Coordinate-based change listings:
BEGIN
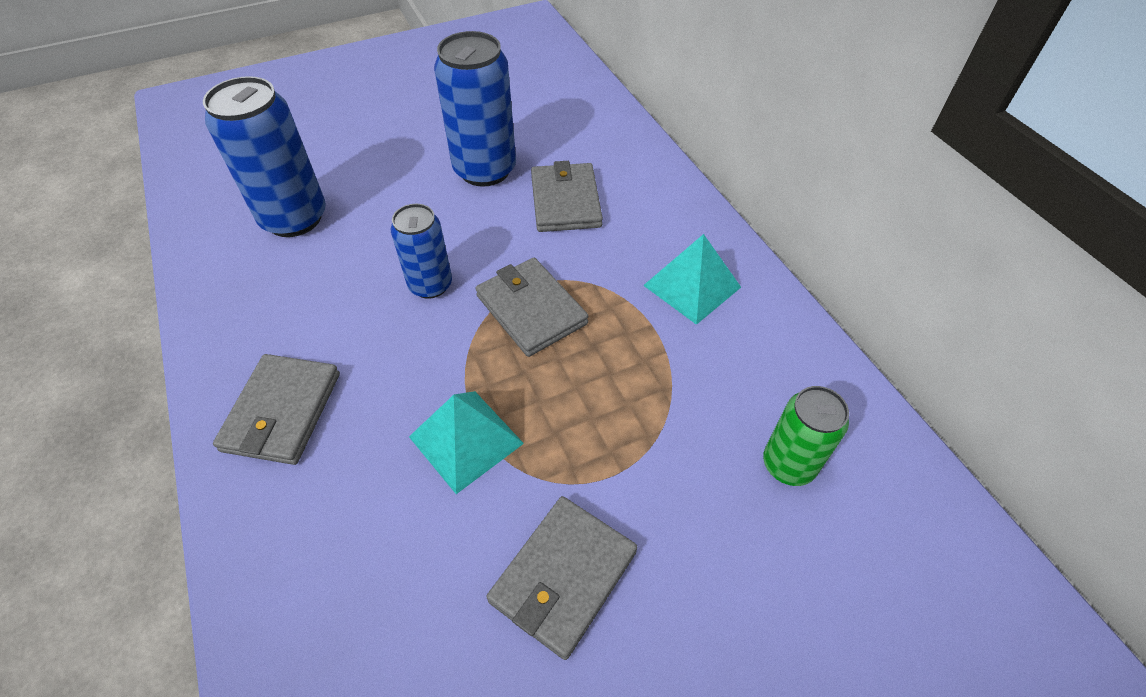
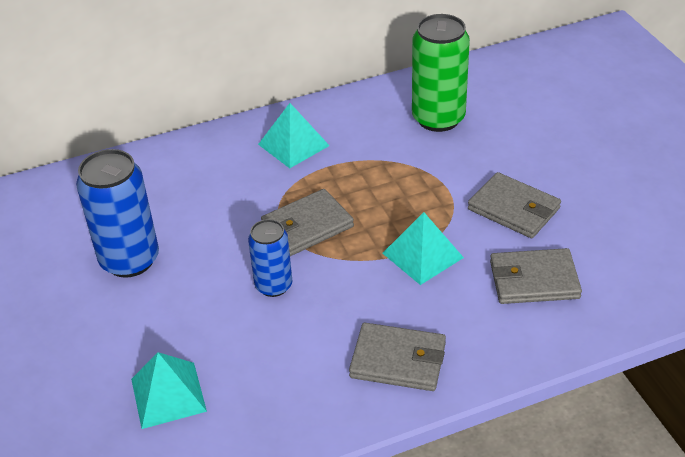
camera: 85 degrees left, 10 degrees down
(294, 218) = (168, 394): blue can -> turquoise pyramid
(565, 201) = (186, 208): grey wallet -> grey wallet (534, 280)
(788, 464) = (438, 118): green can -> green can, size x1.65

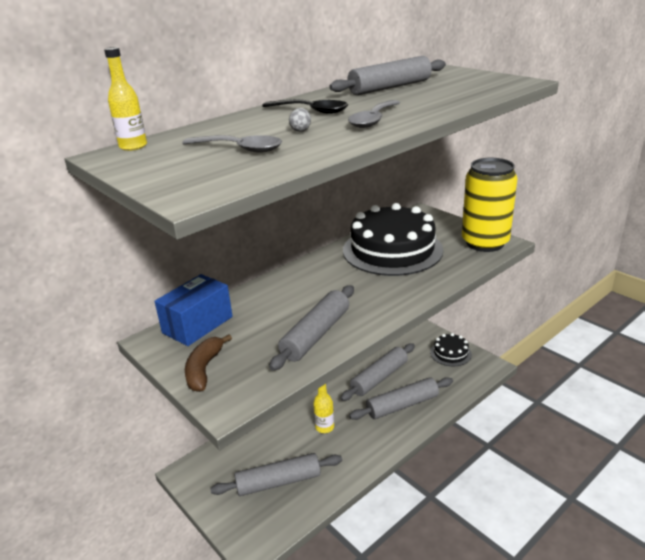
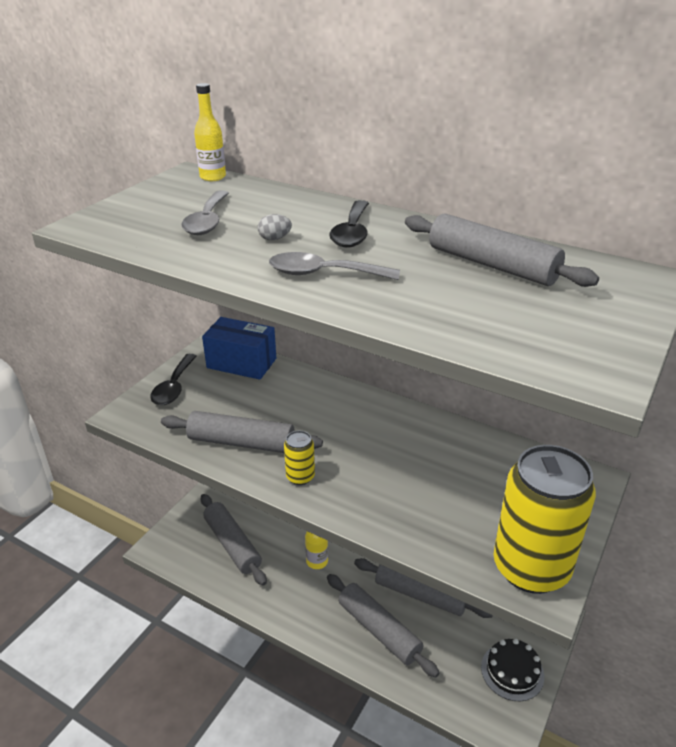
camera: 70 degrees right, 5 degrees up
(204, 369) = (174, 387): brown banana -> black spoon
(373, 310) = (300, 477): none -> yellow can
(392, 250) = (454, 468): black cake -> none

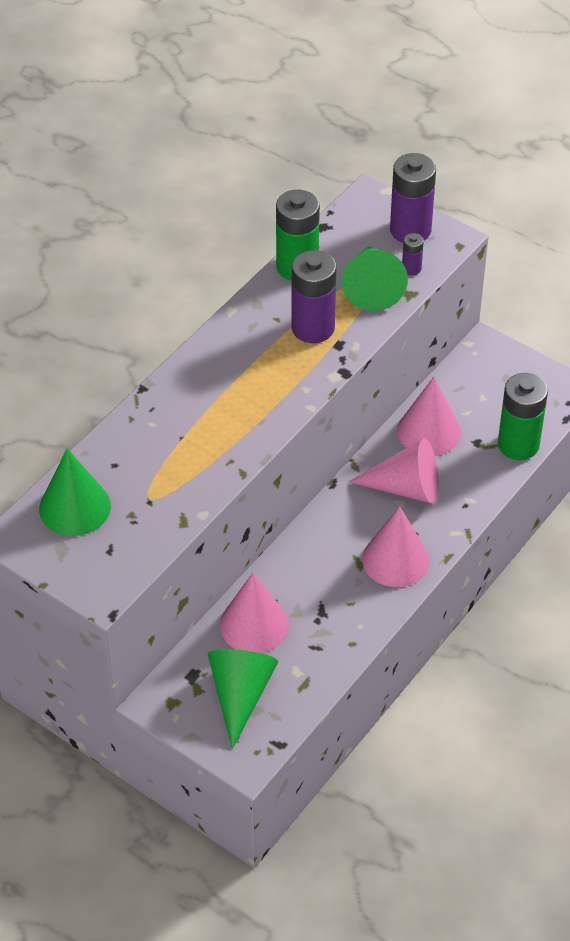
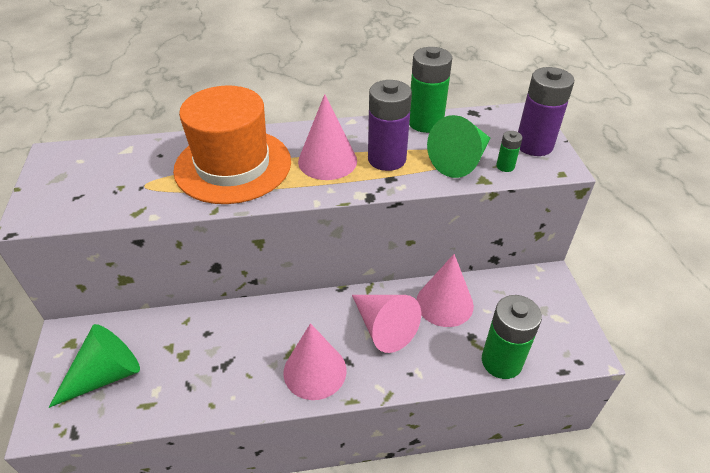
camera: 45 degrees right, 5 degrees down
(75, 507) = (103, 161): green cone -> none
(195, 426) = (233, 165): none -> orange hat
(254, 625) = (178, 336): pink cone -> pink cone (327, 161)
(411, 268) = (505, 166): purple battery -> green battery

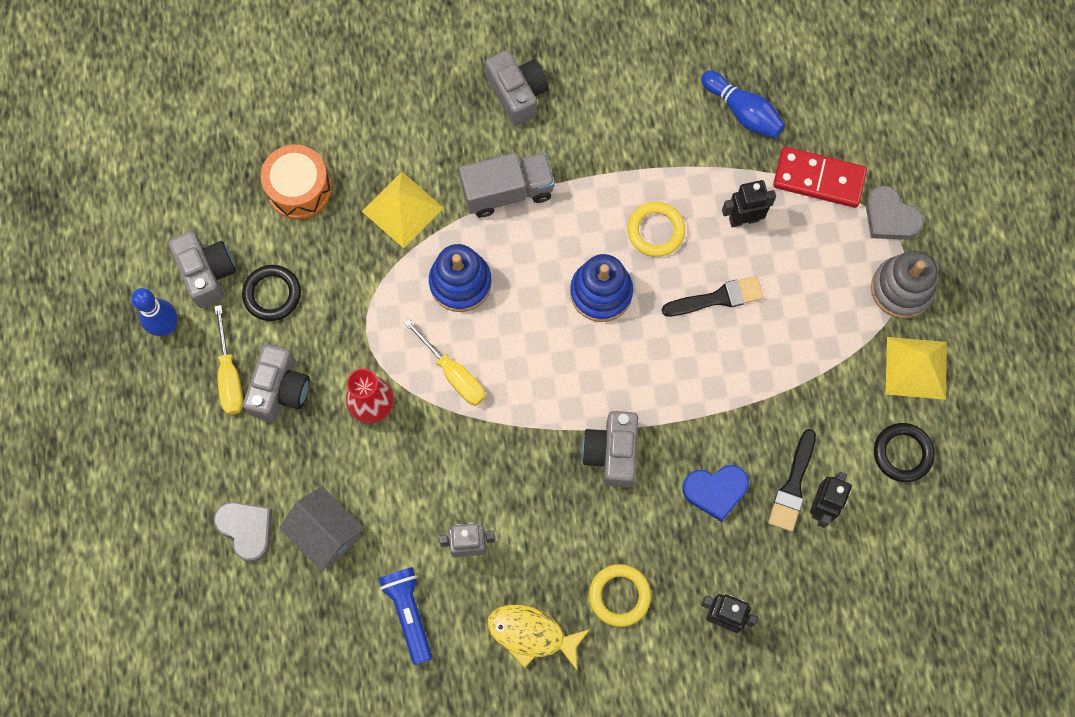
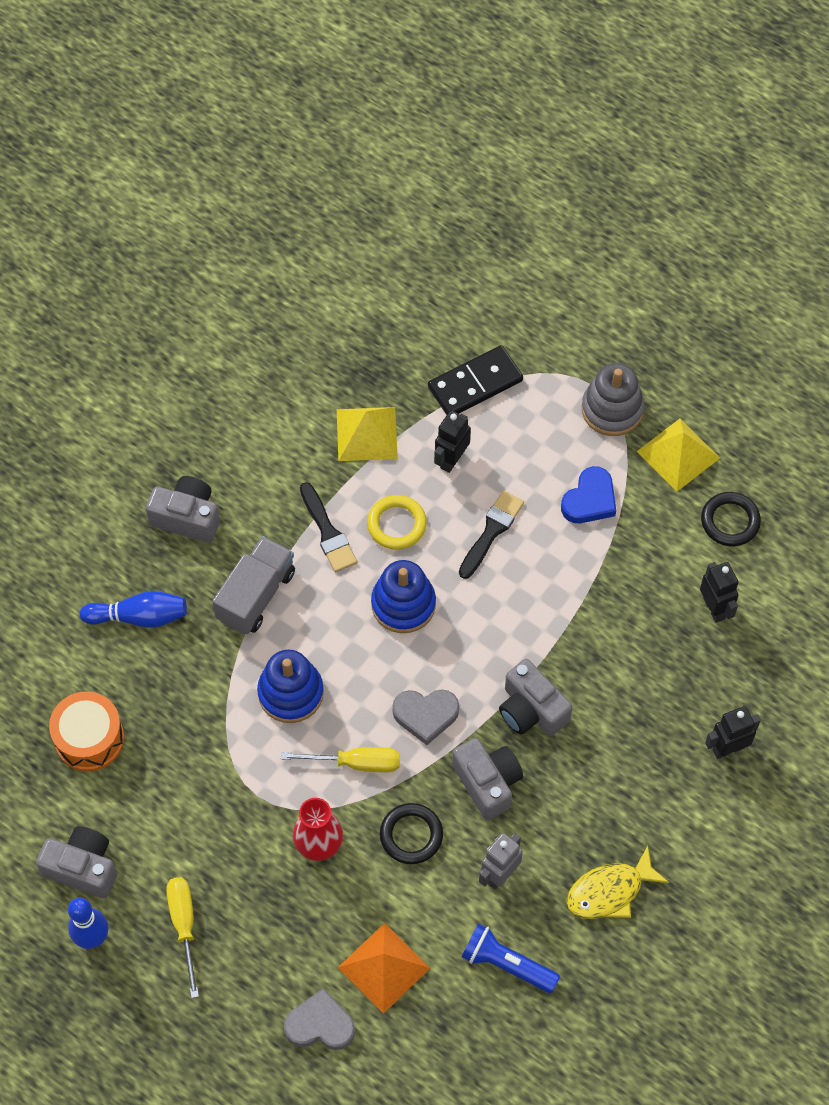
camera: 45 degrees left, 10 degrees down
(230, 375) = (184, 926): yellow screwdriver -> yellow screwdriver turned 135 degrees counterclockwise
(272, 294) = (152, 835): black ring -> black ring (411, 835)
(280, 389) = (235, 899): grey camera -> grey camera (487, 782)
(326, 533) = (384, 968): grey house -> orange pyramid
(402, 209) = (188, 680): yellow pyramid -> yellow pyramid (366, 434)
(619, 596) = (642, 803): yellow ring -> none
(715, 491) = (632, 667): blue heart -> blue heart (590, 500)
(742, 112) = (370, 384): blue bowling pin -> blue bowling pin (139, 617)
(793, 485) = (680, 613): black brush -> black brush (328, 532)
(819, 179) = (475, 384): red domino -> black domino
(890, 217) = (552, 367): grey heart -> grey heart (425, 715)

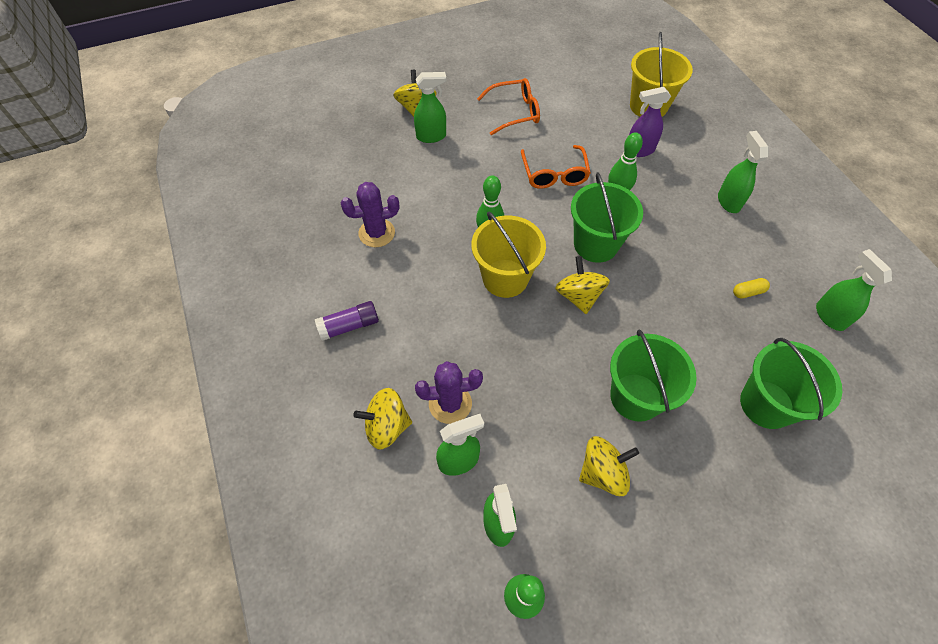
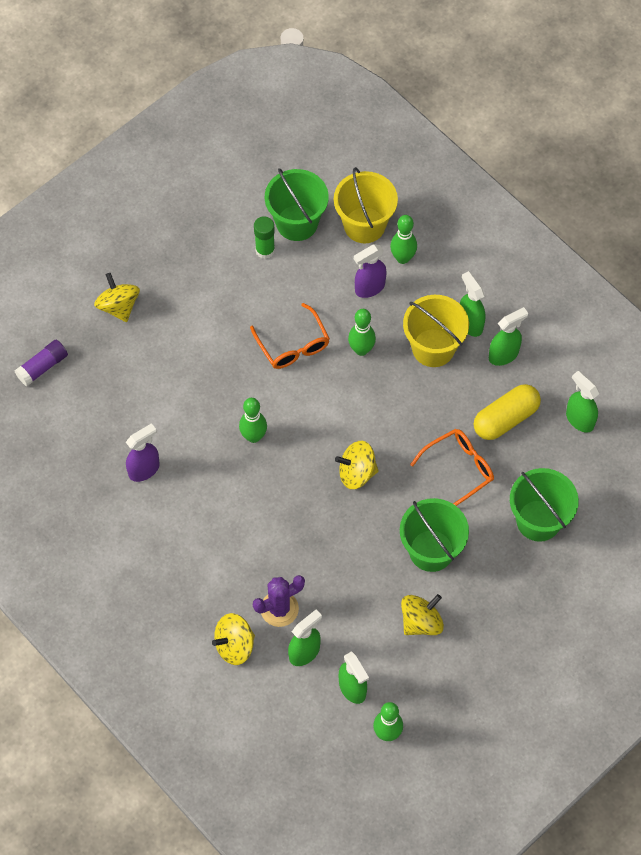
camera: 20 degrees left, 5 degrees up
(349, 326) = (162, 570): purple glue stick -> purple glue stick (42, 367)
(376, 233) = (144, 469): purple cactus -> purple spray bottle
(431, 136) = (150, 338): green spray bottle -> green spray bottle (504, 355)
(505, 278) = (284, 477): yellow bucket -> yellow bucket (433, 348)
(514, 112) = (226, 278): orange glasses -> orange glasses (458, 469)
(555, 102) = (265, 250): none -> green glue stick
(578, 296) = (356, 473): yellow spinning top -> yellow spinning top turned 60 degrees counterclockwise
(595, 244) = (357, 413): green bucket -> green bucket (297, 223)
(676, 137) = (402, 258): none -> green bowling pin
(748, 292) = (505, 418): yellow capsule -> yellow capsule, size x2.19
END
■ What is being asked ■
Work out how many lines of the entries contain the word "purple", and answer with that number alone.

■ Exercise output ■
3